## Work request
Find the line containing "RGB pin G: RX -> TX", then print it and each following line through the end of the records, exactly and with nothing added; leave out any pictures.

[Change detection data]
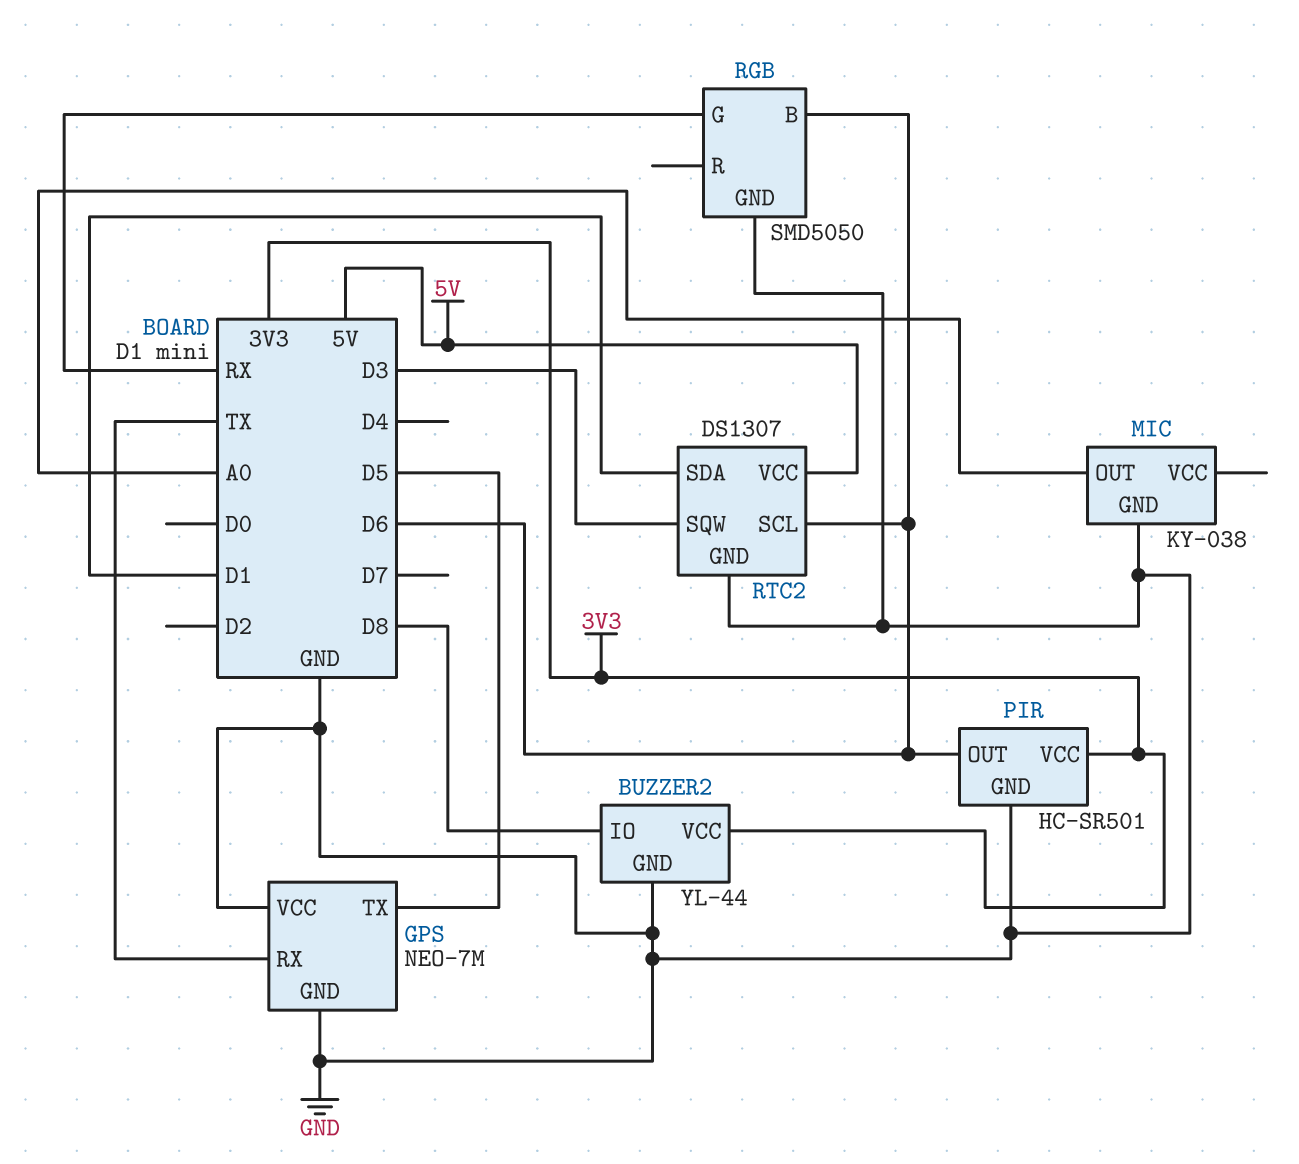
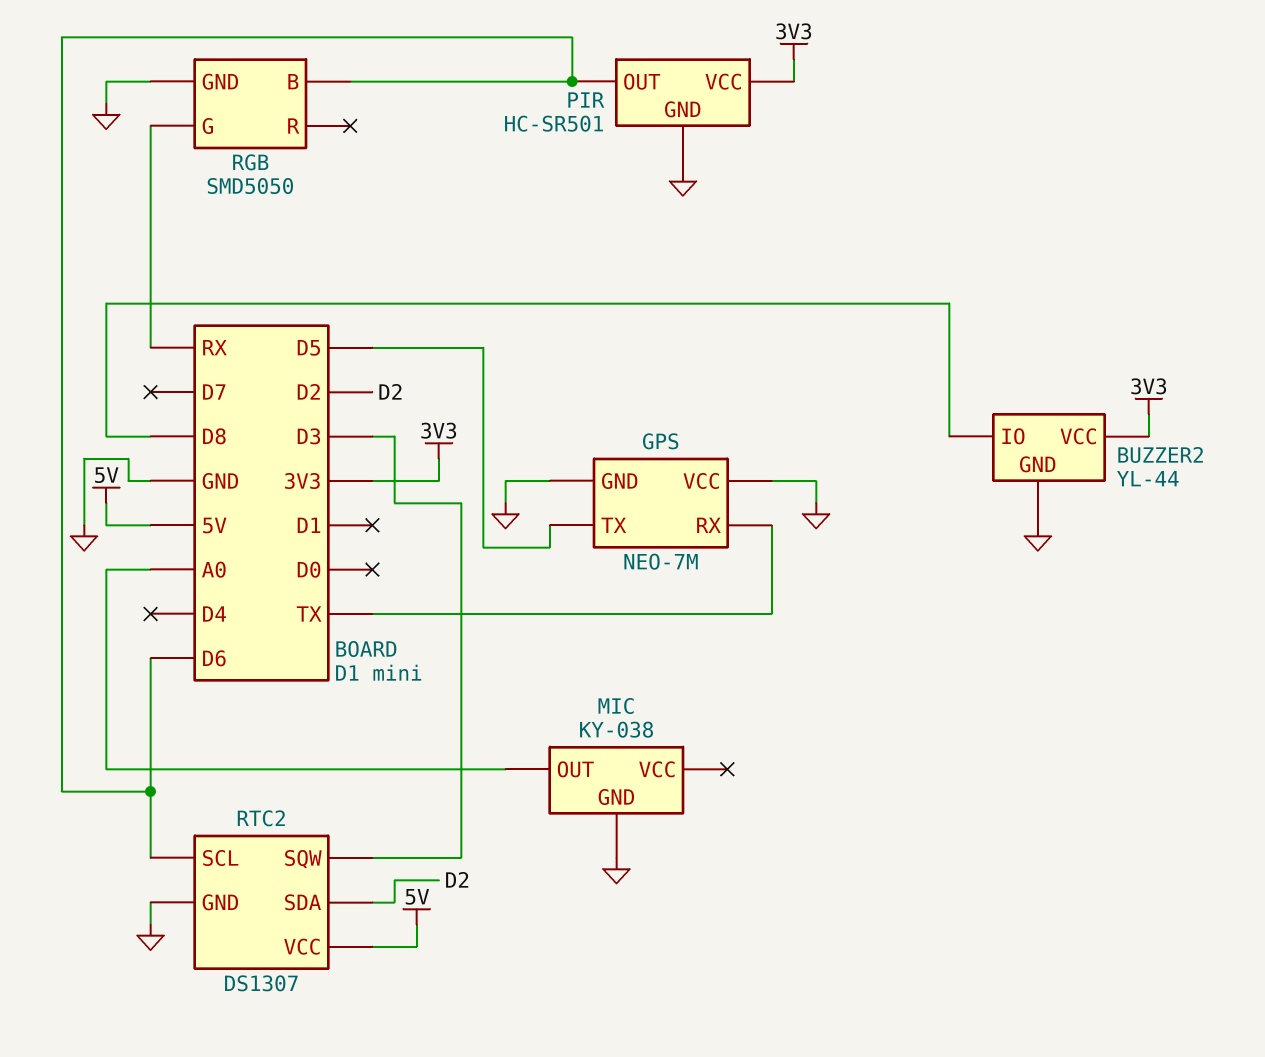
RTC2 pin SDA: D1 -> D2

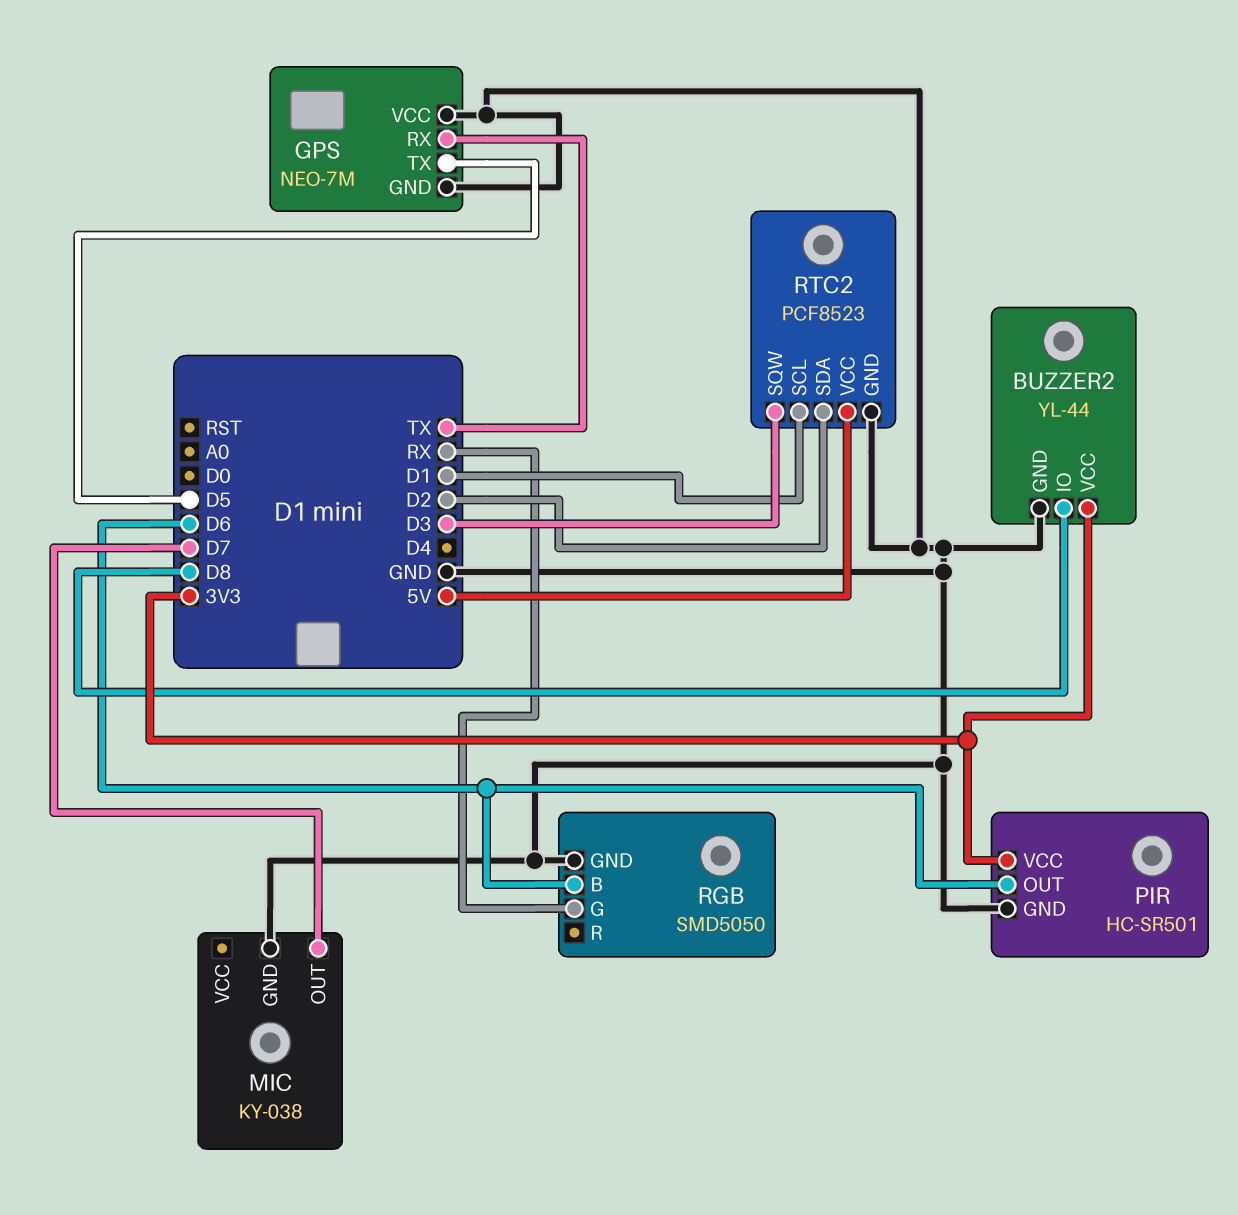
MIC pin OUT: A0 -> D7
RTC2: DS1307 -> PCF8523
RTC2 pin SCL: D6 -> D1

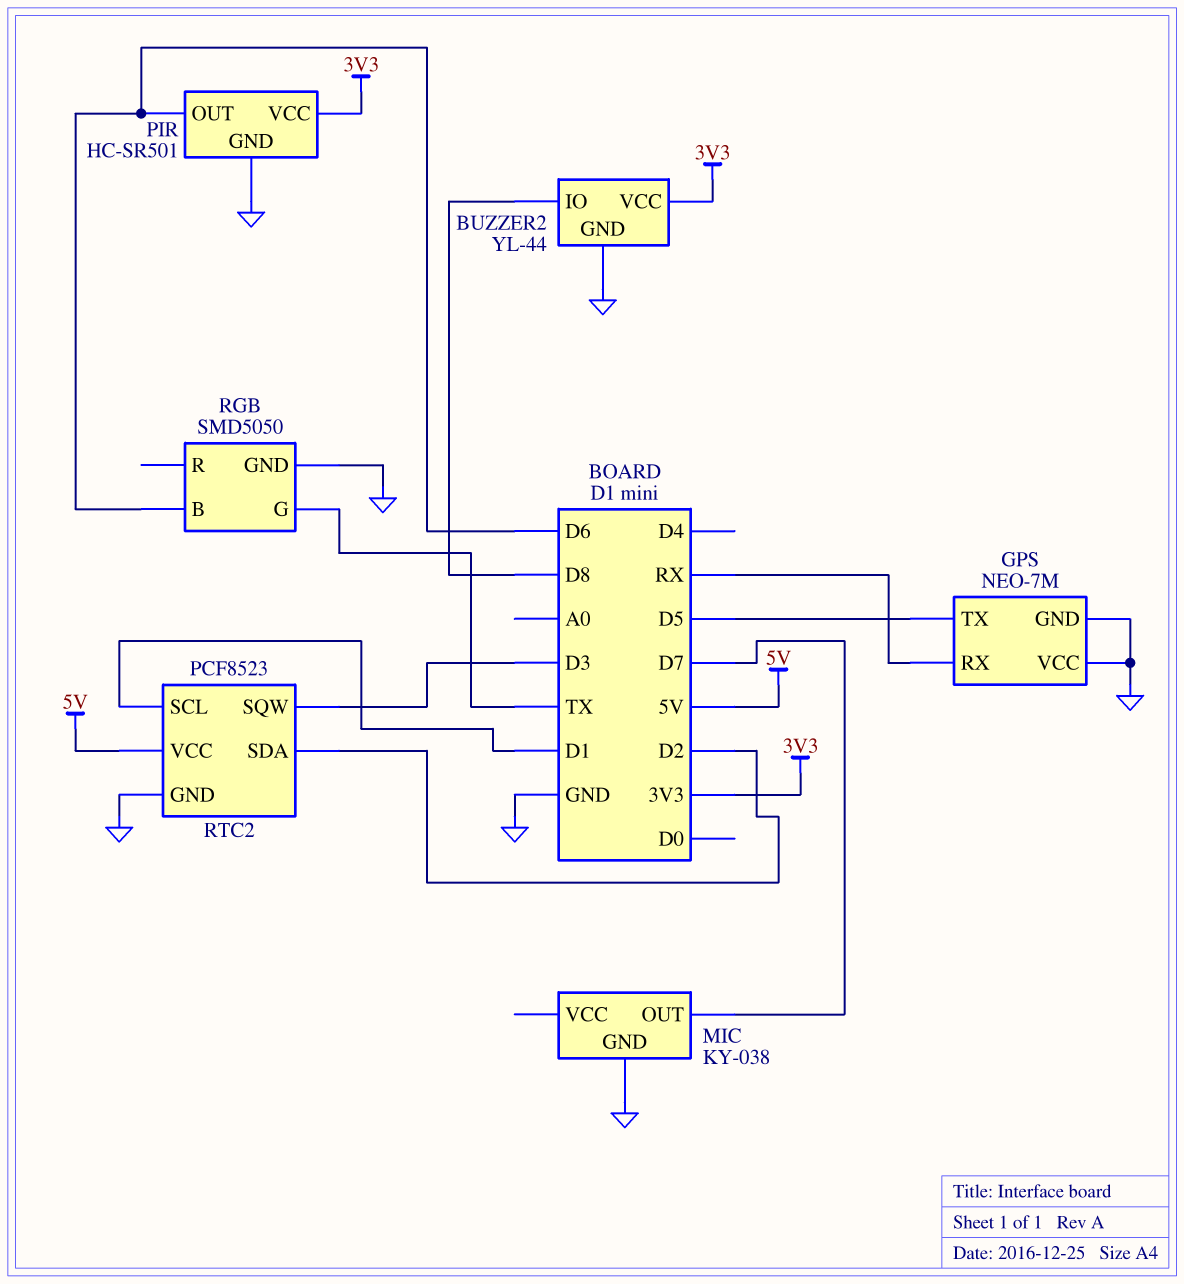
GPS pin RX: TX -> RX
RGB pin G: RX -> TX

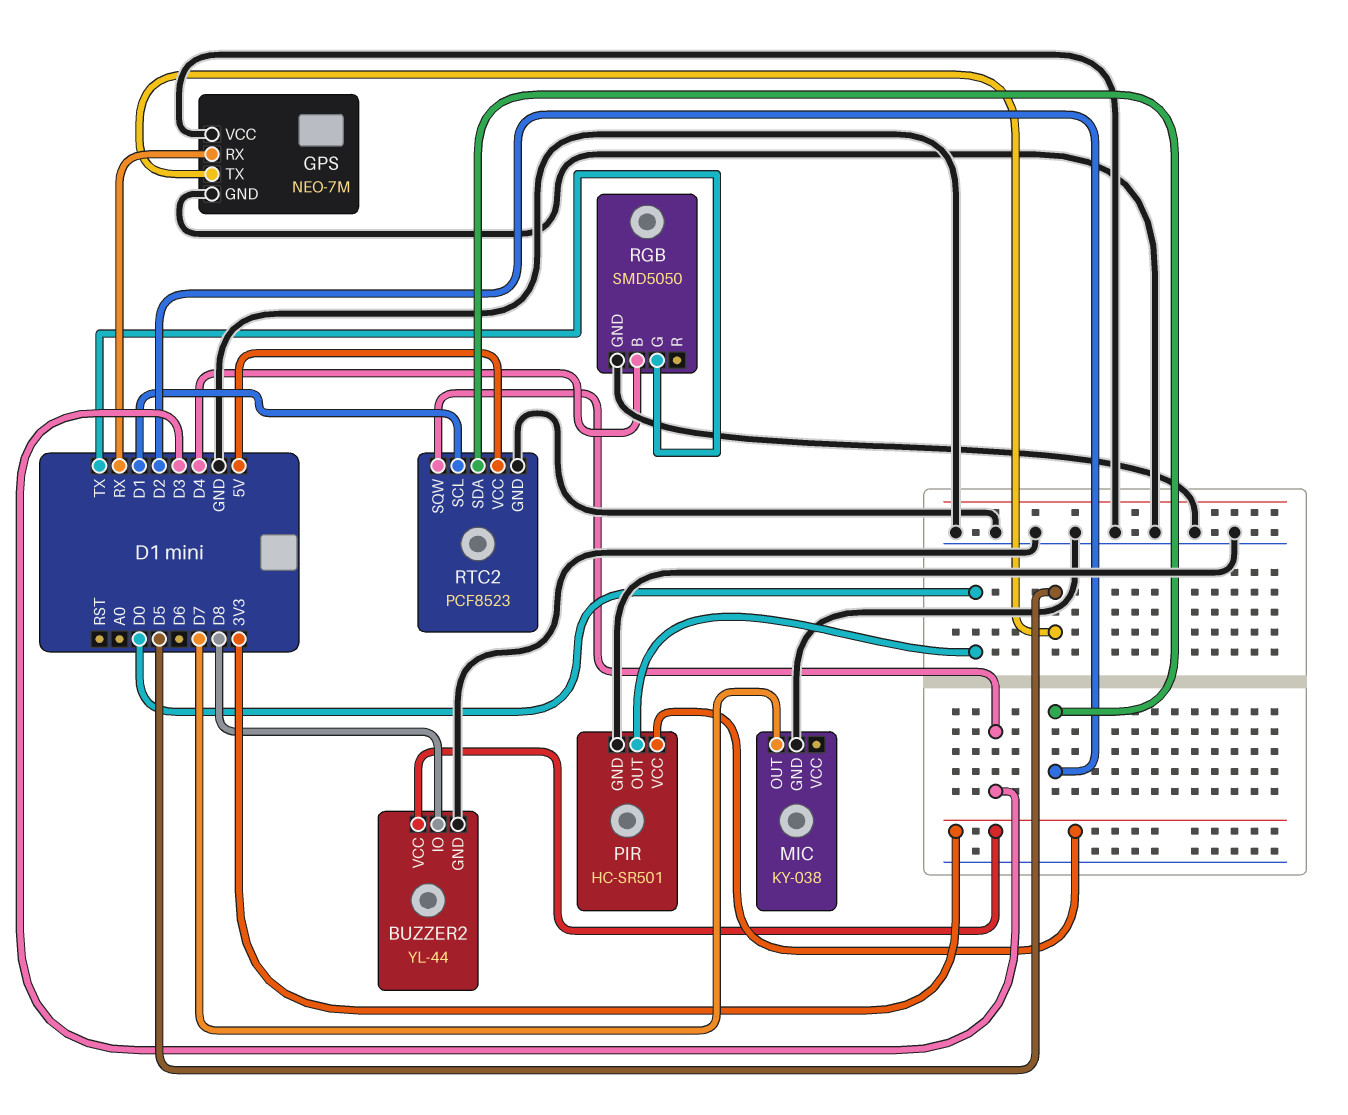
PIR pin OUT: D6 -> D0
RGB pin B: D6 -> D4

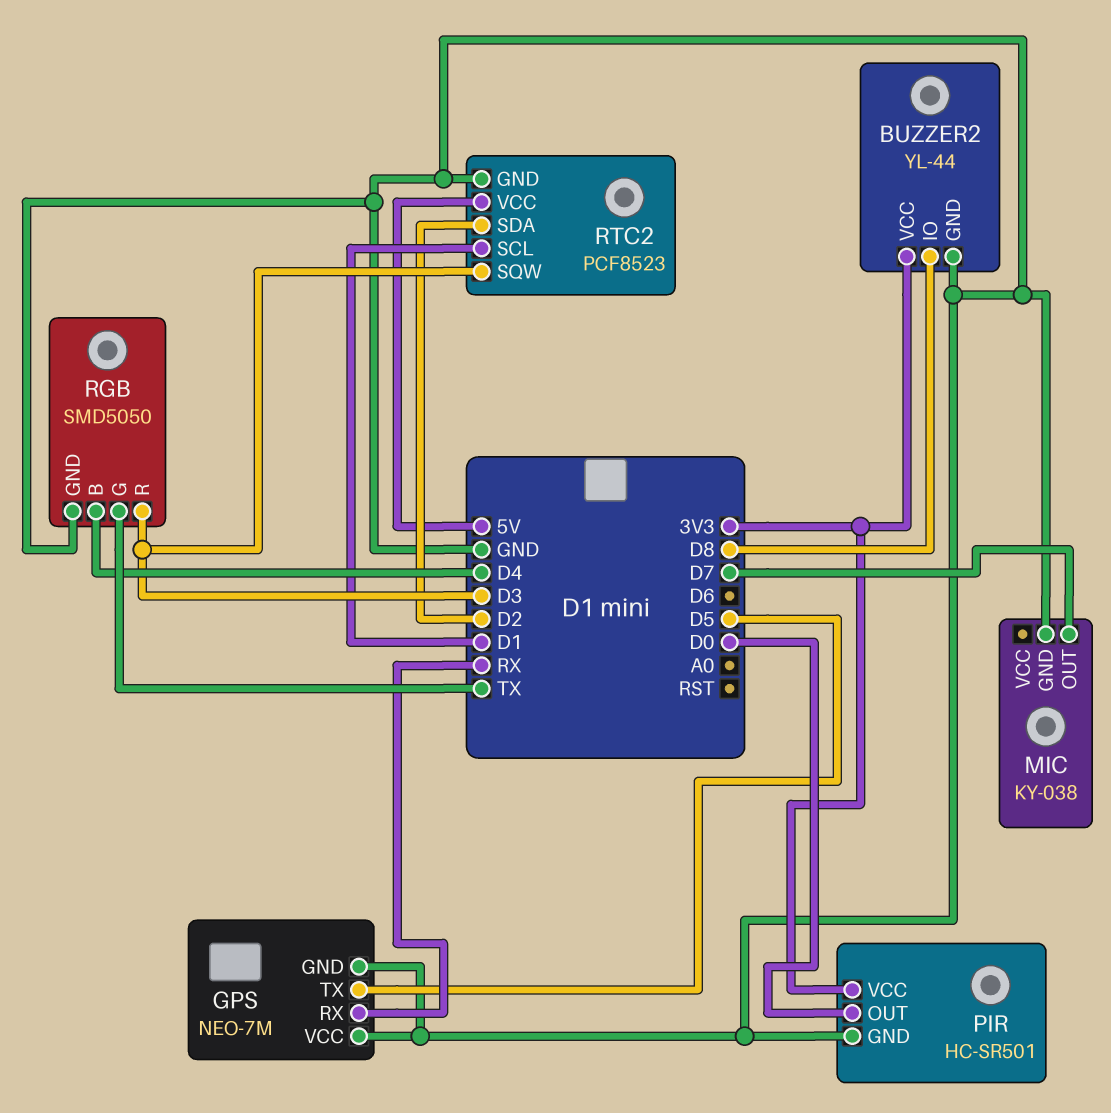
RGB pin R: none -> D3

## Answer below
RGB pin G: RX -> TX

PIR pin OUT: D6 -> D0
RGB pin B: D6 -> D4

RGB pin R: none -> D3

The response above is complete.